++++ Records shown ++++

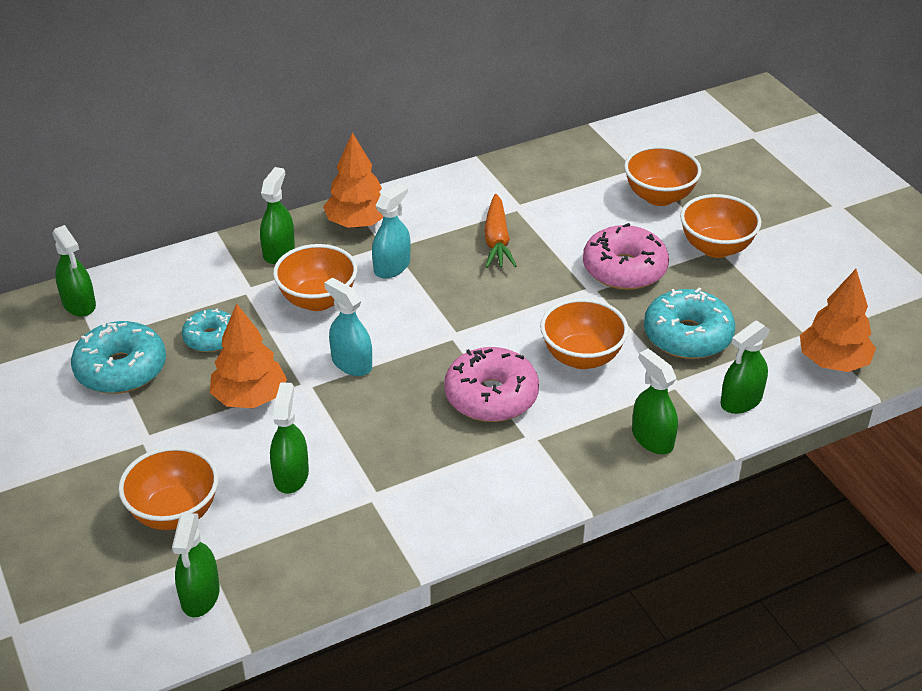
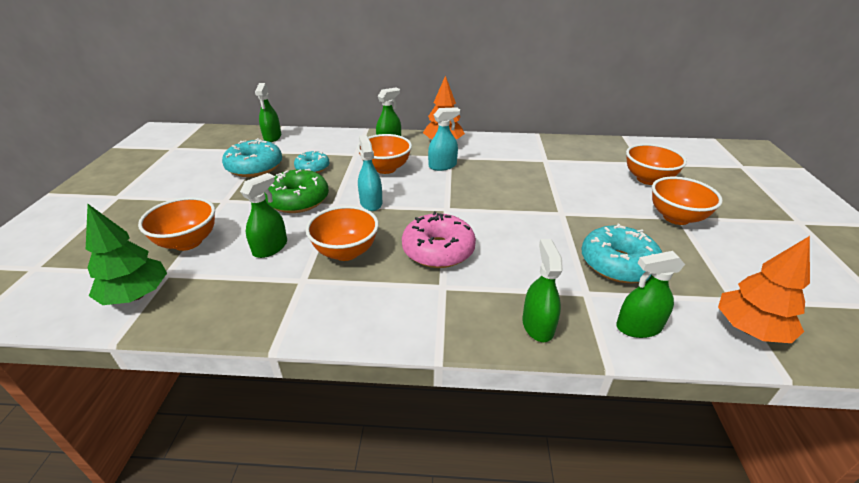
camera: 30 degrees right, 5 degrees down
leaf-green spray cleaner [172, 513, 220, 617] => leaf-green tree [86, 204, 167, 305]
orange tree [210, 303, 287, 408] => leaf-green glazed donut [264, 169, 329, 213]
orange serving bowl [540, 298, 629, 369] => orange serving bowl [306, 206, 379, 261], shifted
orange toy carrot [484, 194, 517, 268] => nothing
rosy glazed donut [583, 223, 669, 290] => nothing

++++

Action item: Report each line of the records that holds the word "leaf".

Response to this task:
leaf-green spray cleaner [172, 513, 220, 617] => leaf-green tree [86, 204, 167, 305]
orange tree [210, 303, 287, 408] => leaf-green glazed donut [264, 169, 329, 213]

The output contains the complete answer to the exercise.